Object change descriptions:

"""

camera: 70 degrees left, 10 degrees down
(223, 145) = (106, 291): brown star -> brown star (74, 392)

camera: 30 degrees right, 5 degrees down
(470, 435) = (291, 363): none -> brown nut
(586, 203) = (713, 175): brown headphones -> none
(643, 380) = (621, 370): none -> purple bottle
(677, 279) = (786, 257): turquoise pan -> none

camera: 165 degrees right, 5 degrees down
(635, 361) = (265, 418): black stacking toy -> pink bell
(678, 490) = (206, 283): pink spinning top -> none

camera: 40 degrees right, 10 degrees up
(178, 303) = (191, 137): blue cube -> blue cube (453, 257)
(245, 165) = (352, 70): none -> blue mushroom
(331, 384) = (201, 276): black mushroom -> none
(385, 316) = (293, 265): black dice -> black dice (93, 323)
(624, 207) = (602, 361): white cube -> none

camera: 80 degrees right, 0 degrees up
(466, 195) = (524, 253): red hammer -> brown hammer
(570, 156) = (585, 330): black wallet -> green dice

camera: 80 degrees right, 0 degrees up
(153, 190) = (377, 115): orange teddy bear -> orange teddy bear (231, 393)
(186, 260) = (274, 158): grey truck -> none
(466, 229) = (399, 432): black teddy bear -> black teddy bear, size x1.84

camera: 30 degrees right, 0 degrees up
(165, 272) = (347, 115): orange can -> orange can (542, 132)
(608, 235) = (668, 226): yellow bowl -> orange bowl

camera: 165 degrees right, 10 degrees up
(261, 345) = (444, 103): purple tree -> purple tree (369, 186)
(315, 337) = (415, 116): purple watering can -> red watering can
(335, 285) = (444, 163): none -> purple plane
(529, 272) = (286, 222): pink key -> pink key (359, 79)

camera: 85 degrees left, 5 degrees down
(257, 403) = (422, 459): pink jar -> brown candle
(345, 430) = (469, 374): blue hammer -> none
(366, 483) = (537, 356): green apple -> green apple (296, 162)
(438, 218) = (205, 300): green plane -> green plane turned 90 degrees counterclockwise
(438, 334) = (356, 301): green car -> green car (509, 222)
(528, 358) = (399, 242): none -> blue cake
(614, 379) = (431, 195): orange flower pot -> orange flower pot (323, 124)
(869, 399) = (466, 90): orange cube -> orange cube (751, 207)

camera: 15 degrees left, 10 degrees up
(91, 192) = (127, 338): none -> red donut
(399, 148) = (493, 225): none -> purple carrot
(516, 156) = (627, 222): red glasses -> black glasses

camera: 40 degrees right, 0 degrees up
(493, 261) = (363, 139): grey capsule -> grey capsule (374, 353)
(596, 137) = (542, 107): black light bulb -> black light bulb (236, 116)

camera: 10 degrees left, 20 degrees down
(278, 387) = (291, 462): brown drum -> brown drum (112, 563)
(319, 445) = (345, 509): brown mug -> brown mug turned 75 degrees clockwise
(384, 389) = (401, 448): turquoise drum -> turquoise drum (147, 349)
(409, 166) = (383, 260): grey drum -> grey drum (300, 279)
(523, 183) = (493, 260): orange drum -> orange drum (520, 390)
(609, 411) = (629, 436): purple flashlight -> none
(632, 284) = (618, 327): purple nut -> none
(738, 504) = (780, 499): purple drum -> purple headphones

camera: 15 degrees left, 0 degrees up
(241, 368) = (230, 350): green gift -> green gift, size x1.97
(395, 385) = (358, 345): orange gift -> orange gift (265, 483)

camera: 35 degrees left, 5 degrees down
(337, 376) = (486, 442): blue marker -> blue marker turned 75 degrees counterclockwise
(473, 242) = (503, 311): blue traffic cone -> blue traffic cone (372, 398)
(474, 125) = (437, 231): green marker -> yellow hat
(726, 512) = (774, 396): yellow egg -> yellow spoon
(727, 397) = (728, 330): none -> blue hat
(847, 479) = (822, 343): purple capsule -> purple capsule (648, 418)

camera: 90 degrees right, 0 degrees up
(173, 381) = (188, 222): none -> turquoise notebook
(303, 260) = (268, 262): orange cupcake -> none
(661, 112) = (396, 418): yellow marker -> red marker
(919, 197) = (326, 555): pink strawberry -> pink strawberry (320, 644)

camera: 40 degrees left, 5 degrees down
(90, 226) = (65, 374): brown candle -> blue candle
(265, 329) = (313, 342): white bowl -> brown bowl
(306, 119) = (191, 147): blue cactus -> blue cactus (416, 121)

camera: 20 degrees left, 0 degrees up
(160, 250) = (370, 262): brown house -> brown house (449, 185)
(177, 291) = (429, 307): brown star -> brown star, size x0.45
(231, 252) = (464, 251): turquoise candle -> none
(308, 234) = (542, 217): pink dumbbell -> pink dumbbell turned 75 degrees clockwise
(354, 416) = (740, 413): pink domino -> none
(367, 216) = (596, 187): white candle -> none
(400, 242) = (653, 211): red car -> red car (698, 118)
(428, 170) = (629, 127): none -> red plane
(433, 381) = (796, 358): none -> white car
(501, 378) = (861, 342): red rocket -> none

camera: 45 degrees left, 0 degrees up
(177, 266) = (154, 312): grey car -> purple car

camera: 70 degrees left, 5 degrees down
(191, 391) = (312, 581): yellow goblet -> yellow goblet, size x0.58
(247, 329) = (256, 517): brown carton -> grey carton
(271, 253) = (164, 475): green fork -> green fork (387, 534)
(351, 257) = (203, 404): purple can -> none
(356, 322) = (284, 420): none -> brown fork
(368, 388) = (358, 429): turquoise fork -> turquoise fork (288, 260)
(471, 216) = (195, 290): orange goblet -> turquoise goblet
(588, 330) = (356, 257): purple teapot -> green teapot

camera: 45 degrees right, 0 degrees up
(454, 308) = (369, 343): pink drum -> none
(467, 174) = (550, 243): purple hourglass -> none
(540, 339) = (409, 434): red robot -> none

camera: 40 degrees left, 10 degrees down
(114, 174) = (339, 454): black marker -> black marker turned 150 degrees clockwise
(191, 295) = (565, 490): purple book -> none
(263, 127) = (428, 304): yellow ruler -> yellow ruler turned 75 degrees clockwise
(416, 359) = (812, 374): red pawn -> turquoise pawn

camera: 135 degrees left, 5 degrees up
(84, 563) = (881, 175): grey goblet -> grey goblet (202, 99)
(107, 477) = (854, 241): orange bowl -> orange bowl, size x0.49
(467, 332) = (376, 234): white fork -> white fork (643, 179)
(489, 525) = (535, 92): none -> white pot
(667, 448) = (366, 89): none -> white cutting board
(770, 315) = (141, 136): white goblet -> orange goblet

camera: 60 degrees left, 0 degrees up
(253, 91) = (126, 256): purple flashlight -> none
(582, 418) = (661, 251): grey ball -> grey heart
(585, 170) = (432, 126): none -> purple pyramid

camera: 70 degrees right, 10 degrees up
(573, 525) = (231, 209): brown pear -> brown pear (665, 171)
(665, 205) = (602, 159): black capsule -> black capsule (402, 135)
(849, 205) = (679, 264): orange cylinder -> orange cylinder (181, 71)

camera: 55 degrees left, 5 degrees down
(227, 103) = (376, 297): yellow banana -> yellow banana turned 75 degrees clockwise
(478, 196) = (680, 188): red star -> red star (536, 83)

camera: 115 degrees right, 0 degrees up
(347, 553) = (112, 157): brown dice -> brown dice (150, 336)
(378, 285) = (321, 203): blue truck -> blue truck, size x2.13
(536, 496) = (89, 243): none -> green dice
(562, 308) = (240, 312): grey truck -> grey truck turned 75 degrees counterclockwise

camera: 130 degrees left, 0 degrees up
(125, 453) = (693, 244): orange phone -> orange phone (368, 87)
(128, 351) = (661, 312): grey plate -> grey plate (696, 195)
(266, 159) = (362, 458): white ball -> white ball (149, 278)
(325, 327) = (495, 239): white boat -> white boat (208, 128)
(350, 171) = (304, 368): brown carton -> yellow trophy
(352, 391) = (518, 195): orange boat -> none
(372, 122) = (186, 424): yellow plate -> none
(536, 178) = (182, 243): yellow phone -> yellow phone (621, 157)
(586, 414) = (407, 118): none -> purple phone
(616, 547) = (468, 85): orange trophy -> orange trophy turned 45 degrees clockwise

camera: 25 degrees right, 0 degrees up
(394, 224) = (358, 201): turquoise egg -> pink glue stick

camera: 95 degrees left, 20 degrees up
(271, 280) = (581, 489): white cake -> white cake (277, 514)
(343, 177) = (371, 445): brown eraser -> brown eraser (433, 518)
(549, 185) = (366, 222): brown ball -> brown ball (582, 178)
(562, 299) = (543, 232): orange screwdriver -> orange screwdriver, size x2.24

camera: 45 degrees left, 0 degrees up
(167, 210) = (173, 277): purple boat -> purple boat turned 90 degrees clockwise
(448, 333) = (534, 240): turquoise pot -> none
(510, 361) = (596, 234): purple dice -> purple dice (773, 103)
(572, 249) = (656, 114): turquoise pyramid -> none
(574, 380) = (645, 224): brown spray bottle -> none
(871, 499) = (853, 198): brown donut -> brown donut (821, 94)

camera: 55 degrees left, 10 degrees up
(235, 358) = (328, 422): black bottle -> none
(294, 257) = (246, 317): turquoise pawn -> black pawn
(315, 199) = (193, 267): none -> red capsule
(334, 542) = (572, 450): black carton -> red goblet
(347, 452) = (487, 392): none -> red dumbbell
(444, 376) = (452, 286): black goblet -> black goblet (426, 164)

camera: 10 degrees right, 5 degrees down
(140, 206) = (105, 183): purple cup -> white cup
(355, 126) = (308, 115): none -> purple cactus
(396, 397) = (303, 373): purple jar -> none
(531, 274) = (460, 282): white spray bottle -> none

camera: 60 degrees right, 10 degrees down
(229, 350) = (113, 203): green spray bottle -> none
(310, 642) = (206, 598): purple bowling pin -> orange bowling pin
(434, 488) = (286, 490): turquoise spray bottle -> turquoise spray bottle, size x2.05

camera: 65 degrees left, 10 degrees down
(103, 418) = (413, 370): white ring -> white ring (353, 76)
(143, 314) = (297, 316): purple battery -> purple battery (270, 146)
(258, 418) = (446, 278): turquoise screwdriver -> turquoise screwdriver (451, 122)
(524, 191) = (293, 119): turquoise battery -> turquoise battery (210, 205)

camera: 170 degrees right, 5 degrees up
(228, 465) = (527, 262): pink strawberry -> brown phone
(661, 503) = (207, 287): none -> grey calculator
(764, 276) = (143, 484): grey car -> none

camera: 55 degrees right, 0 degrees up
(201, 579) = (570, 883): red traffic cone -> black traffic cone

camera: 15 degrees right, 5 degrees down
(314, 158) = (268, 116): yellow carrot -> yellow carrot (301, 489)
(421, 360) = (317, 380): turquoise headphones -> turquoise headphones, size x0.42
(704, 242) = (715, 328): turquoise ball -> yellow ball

"""

> _What you are asked to do_
In the entries above, find each line with "mushroom" and list it.

> _Written reply_
(245, 165) = (352, 70): none -> blue mushroom
(331, 384) = (201, 276): black mushroom -> none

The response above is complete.